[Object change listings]
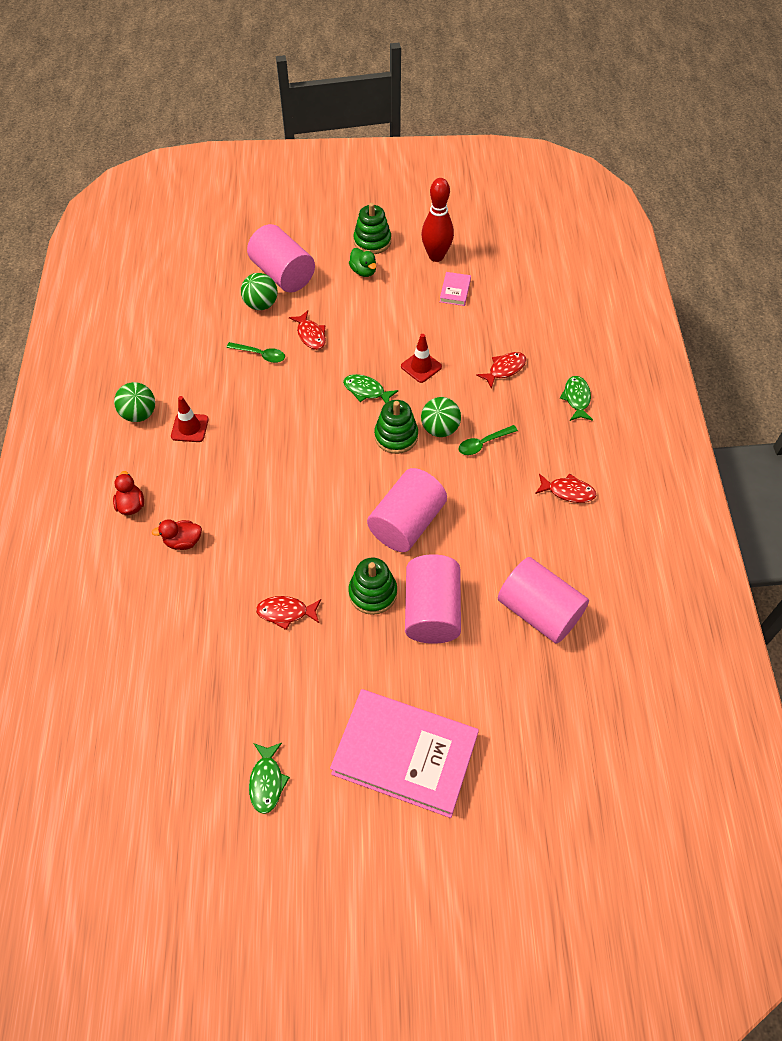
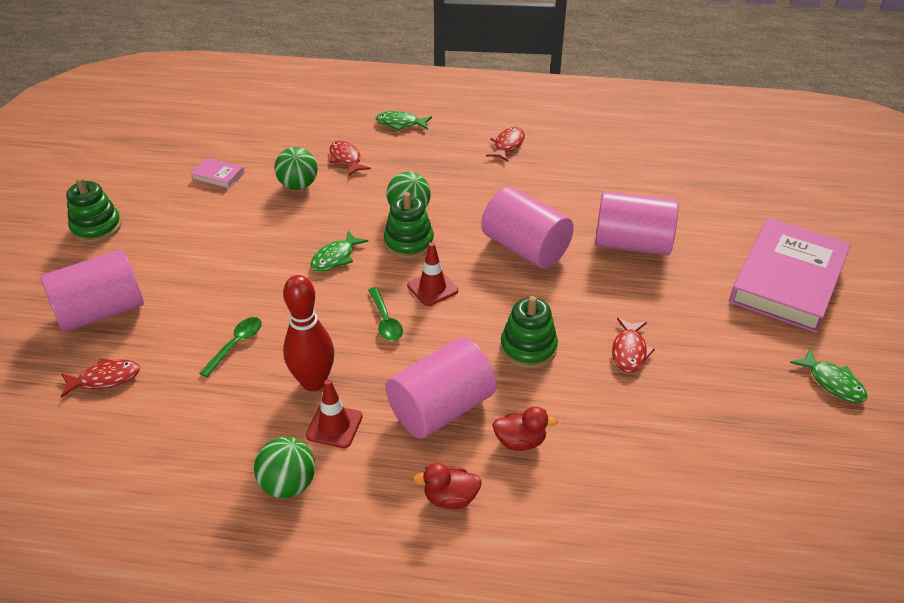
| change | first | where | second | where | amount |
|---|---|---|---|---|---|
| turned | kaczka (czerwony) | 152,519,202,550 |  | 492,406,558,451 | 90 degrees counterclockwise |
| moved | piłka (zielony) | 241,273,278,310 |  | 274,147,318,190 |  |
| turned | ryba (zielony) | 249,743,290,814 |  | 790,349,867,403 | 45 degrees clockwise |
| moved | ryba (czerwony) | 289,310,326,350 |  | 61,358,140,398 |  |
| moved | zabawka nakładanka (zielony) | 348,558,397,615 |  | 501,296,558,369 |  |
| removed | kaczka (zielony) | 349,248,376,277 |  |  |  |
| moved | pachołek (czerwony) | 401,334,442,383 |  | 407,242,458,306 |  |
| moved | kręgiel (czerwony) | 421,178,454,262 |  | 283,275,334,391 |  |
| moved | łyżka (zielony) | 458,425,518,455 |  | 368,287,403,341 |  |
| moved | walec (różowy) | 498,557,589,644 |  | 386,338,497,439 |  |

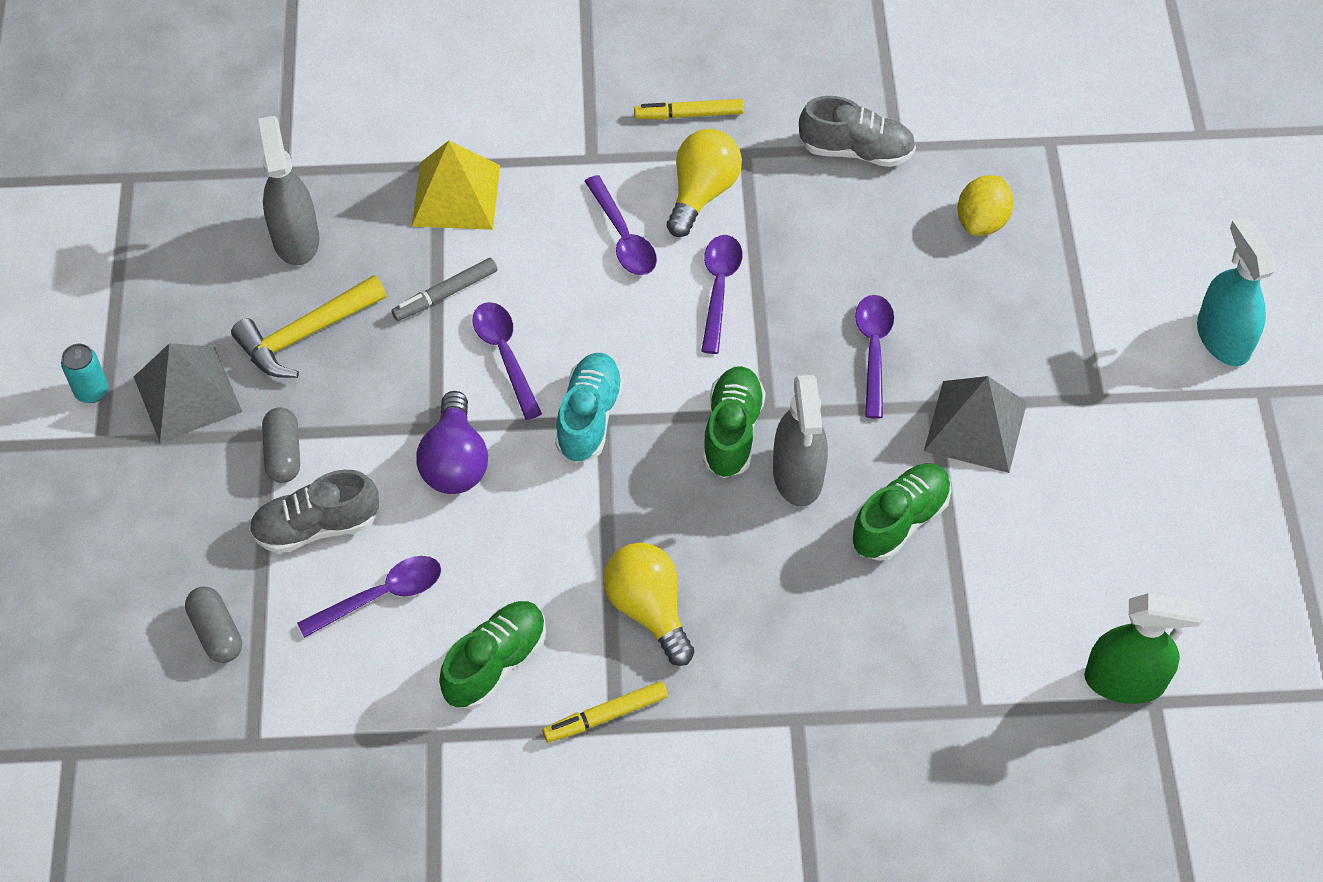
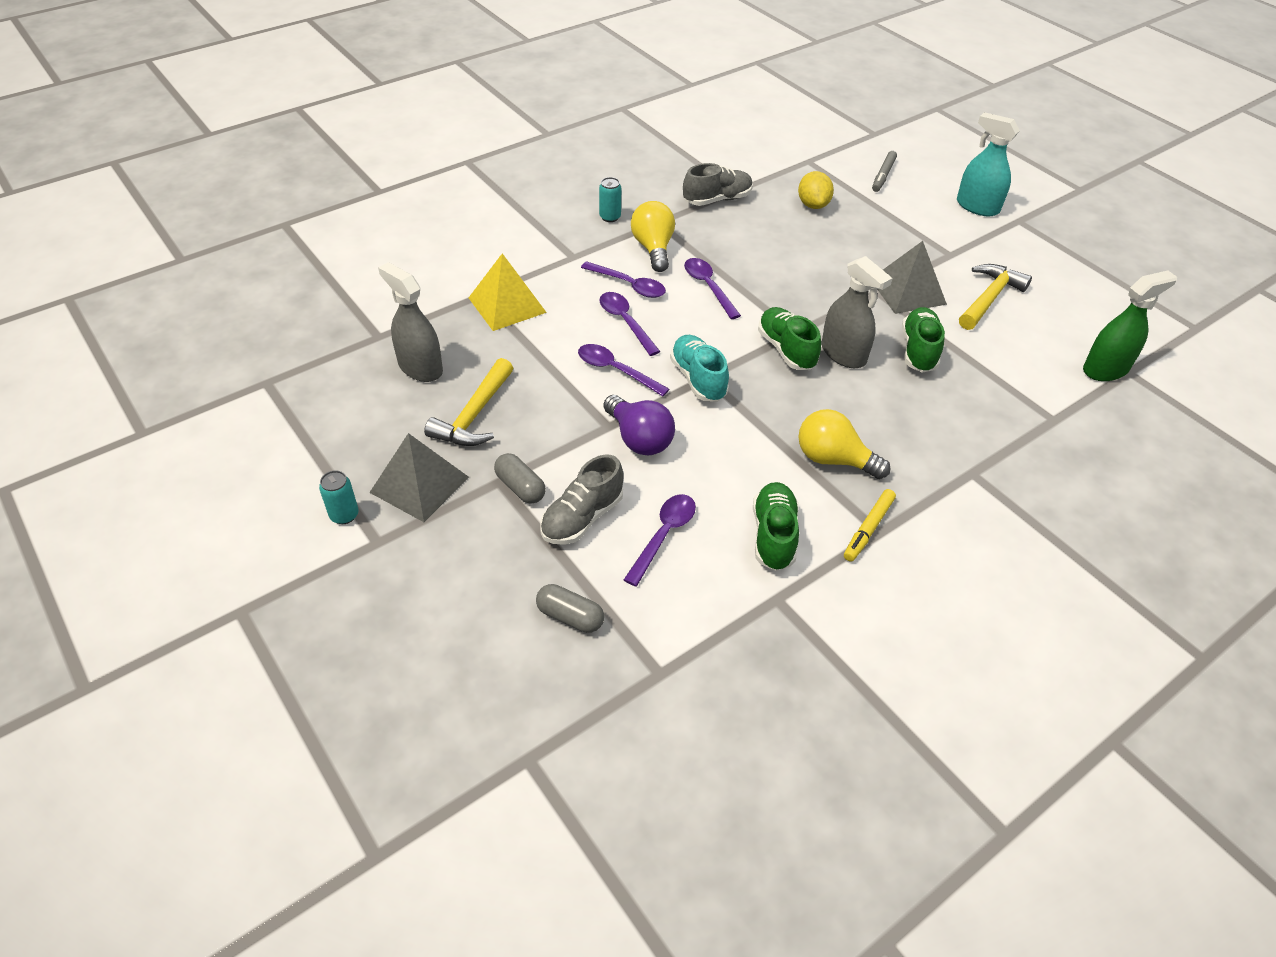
| change | first | where | second | where | amount |
|---|---|---|---|---|---|
| moved | flamaster (szary) | 391,258,497,321 |  | 872,151,897,192 |  |
| replaced | flamaster (żółty) | 634,99,744,119 | puszka (turkusowy) | 599,177,621,222 |  |
| moved | łyżka (fioletowy) | 855,295,894,419 |  | 599,292,661,356 |  |
| added |  |  | młotek (żółty) | 959,264,1032,330 |  |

* [YOUR TASK] Without the pictures, restate all the entries above exactly.

* [EXERCISE RESULT]
| change | first | where | second | where | amount |
|---|---|---|---|---|---|
| turned | kaczka (czerwony) | 152,519,202,550 |  | 492,406,558,451 | 90 degrees counterclockwise |
| moved | piłka (zielony) | 241,273,278,310 |  | 274,147,318,190 |  |
| turned | ryba (zielony) | 249,743,290,814 |  | 790,349,867,403 | 45 degrees clockwise |
| moved | ryba (czerwony) | 289,310,326,350 |  | 61,358,140,398 |  |
| moved | zabawka nakładanka (zielony) | 348,558,397,615 |  | 501,296,558,369 |  |
| removed | kaczka (zielony) | 349,248,376,277 |  |  |  |
| moved | pachołek (czerwony) | 401,334,442,383 |  | 407,242,458,306 |  |
| moved | kręgiel (czerwony) | 421,178,454,262 |  | 283,275,334,391 |  |
| moved | łyżka (zielony) | 458,425,518,455 |  | 368,287,403,341 |  |
| moved | walec (różowy) | 498,557,589,644 |  | 386,338,497,439 |  |

| change | first | where | second | where | amount |
|---|---|---|---|---|---|
| moved | flamaster (szary) | 391,258,497,321 |  | 872,151,897,192 |  |
| replaced | flamaster (żółty) | 634,99,744,119 | puszka (turkusowy) | 599,177,621,222 |  |
| moved | łyżka (fioletowy) | 855,295,894,419 |  | 599,292,661,356 |  |
| added |  |  | młotek (żółty) | 959,264,1032,330 |  |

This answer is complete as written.